- About this exercise: Please keep to the lines below from the one with "green square: (731, 324) -> (368, 367), moved" through the one with "gray diamond: (928, 1360)", and restate them word for word, ends included.

- Data under study:
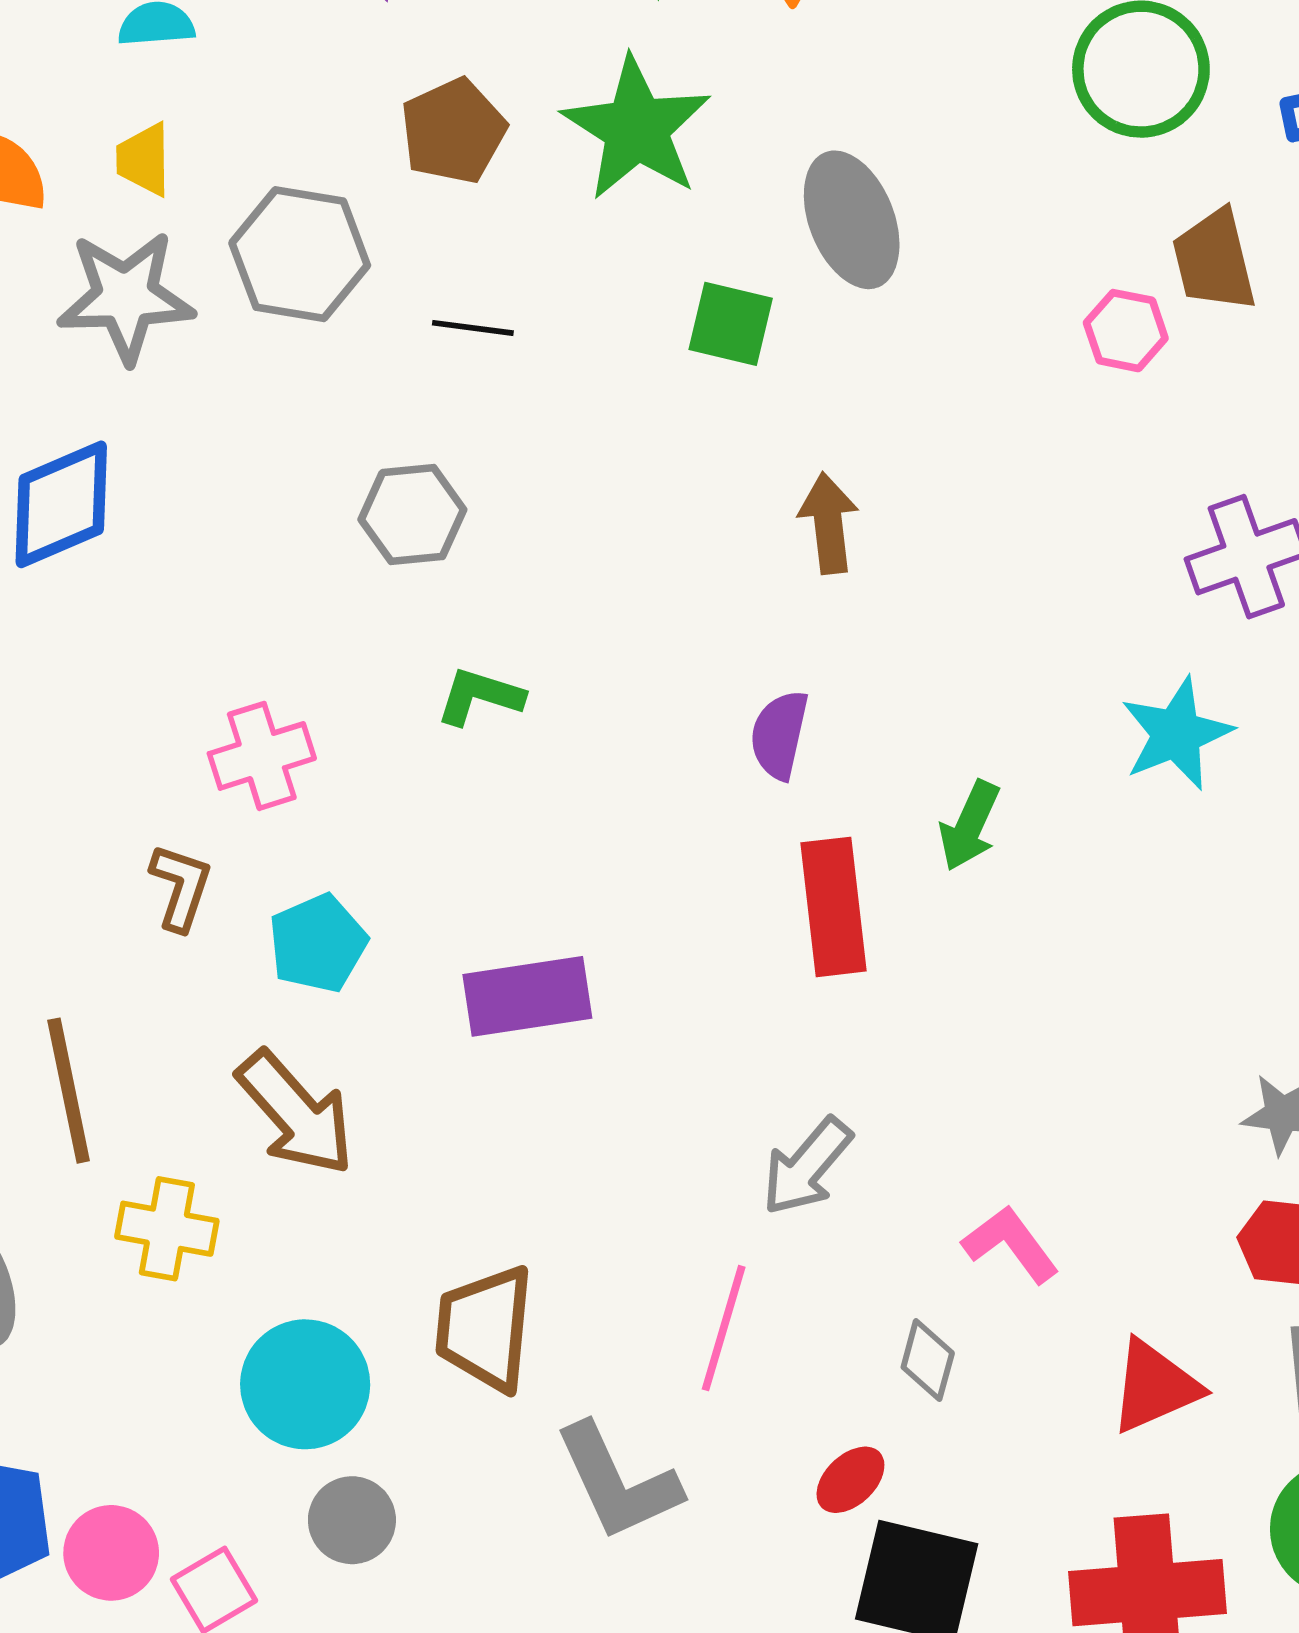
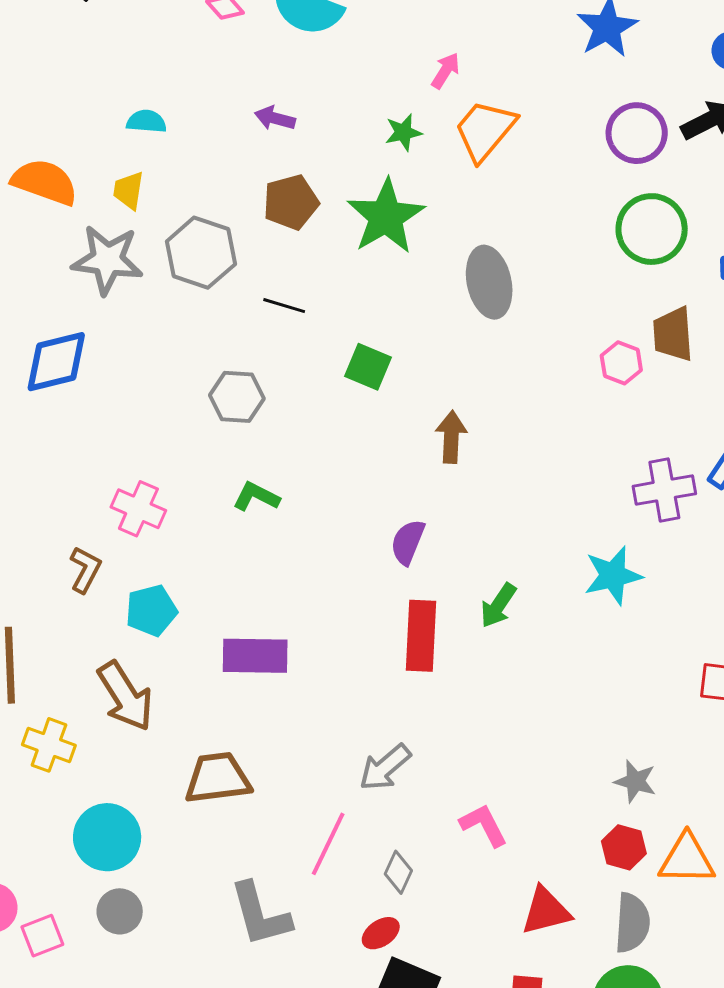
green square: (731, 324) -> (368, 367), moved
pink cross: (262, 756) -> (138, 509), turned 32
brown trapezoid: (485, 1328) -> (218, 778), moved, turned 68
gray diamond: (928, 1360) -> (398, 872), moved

--

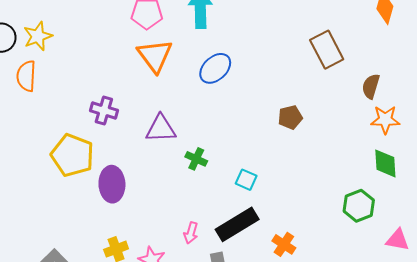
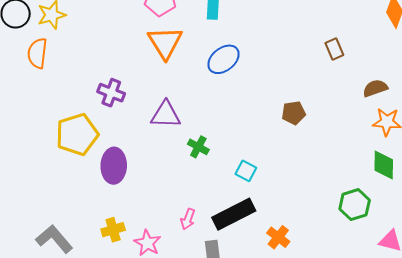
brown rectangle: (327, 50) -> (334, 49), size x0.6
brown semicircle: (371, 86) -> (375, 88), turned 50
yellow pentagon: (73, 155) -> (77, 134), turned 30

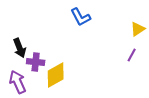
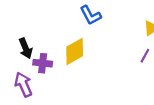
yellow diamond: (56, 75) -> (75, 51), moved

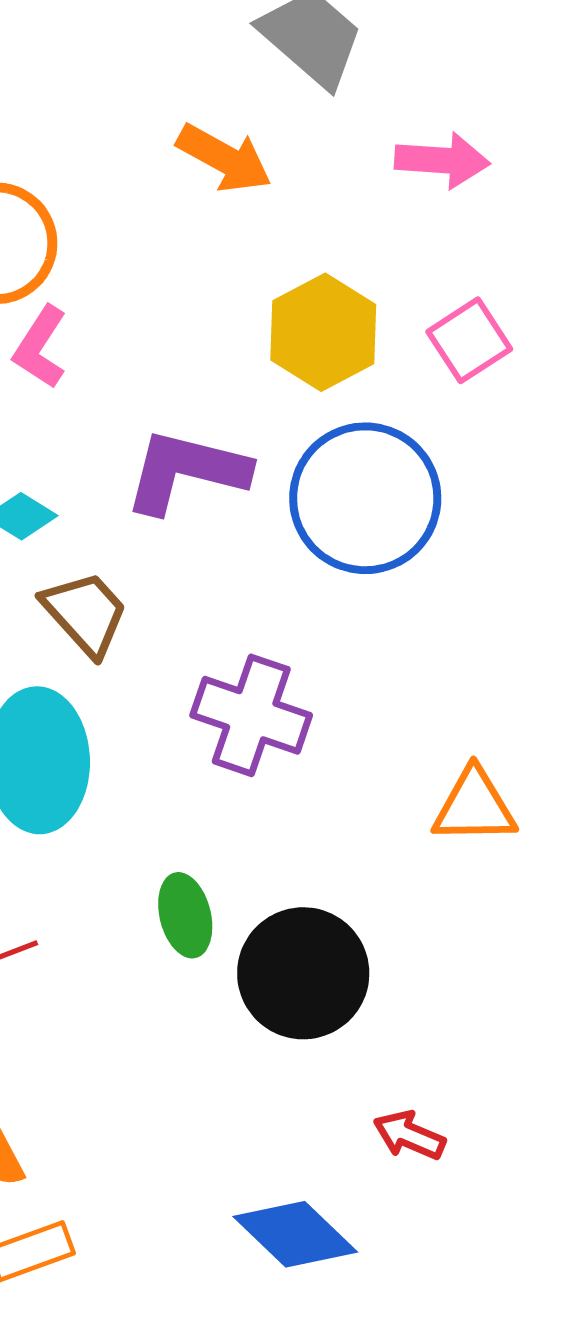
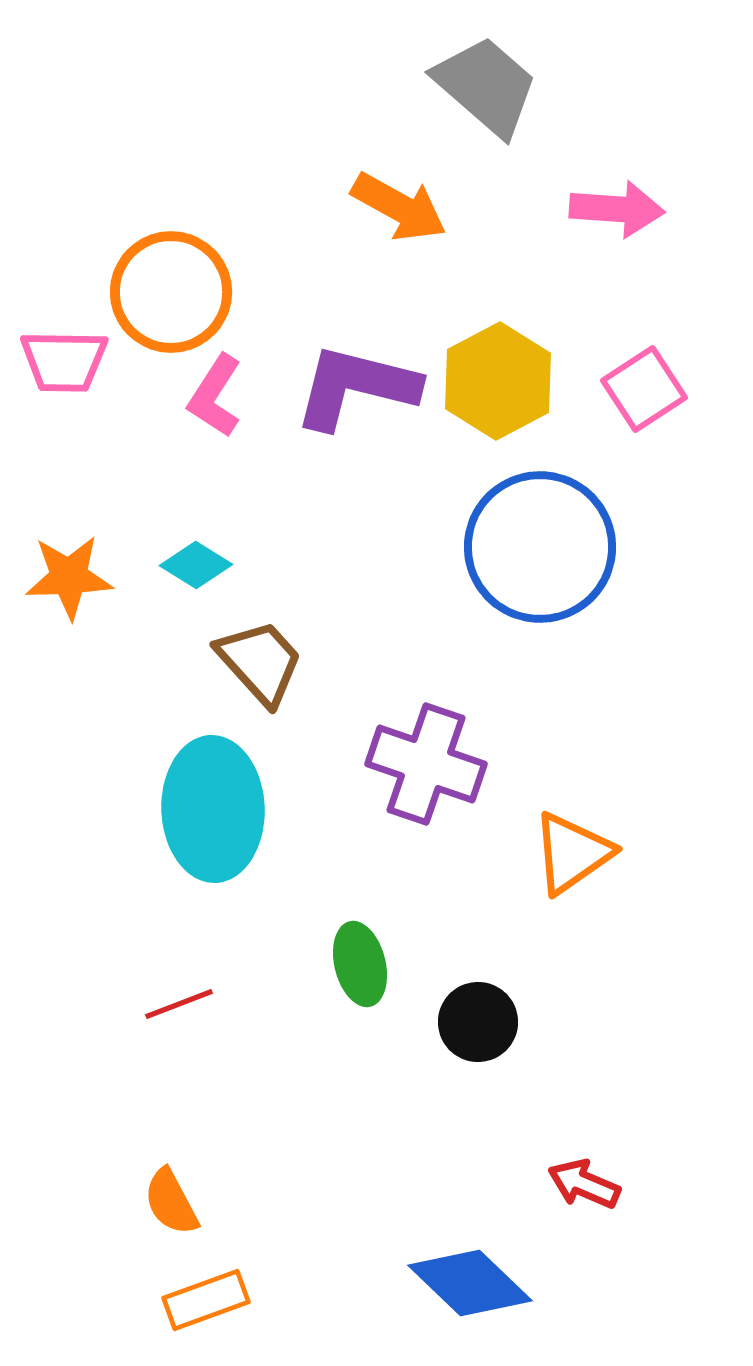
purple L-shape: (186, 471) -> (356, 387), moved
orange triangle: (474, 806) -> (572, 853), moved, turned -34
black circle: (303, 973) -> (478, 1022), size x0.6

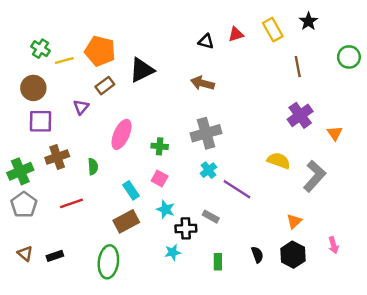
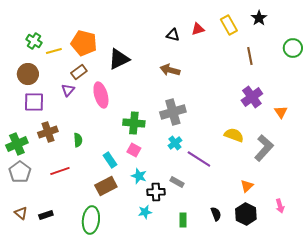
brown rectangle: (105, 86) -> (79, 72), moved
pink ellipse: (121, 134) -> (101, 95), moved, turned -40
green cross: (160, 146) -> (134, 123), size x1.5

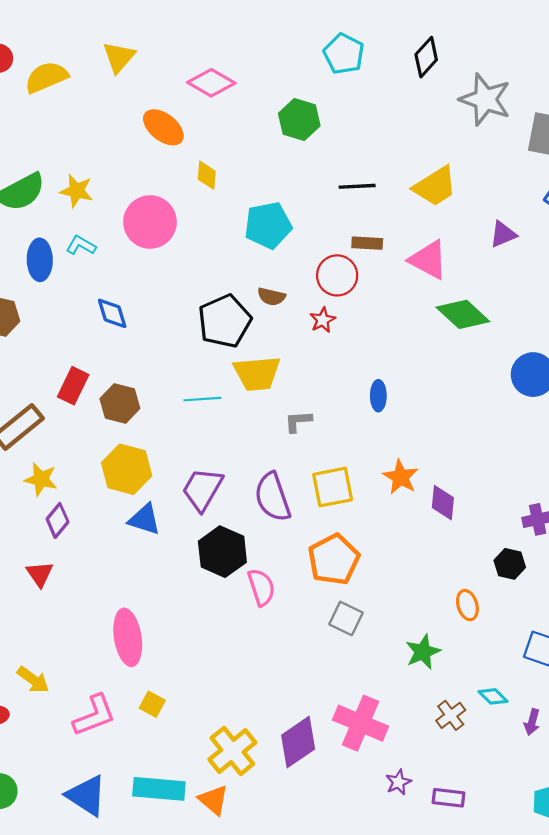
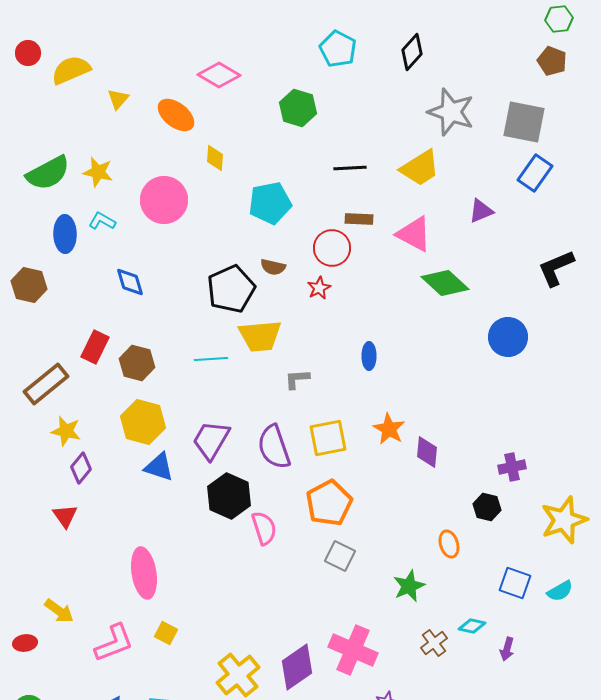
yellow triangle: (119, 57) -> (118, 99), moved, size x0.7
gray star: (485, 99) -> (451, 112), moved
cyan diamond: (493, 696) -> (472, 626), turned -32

==

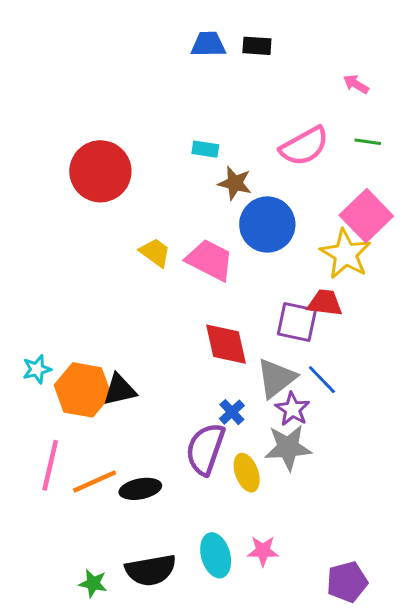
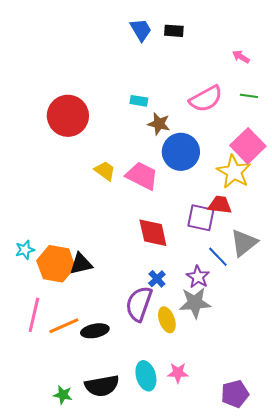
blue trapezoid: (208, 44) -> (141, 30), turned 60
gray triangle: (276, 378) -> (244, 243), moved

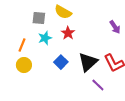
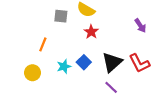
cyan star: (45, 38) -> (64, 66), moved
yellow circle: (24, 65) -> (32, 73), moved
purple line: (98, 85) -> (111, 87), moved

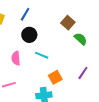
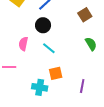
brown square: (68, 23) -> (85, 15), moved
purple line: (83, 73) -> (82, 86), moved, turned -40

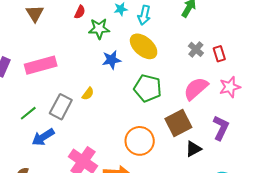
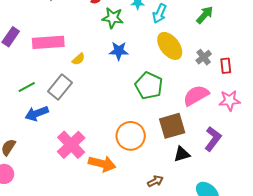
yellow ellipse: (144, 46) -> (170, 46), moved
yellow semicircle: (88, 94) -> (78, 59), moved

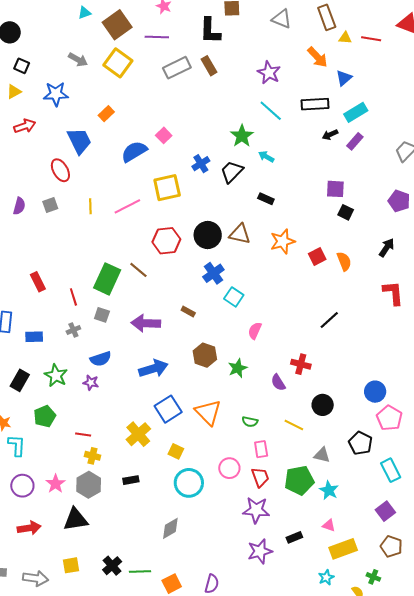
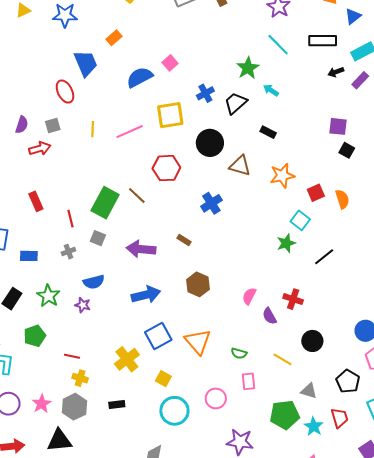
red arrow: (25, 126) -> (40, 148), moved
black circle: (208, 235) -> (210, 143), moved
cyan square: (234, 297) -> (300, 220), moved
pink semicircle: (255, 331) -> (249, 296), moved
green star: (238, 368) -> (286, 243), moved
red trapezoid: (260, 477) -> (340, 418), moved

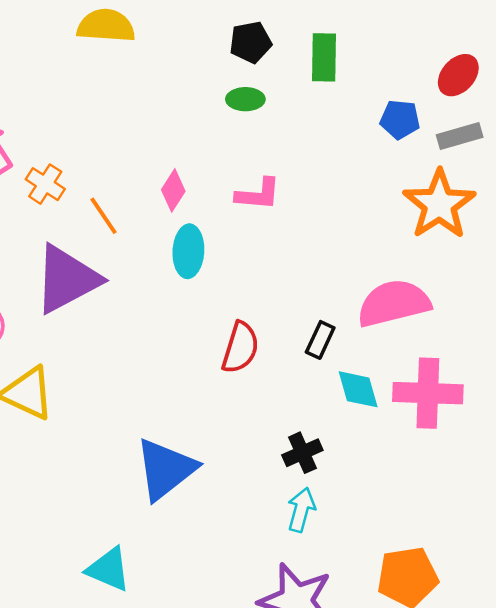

- The completed task:
green square: (731, 324) -> (368, 367), moved
pink cross: (262, 756) -> (138, 509), turned 32
brown trapezoid: (485, 1328) -> (218, 778), moved, turned 68
gray diamond: (928, 1360) -> (398, 872), moved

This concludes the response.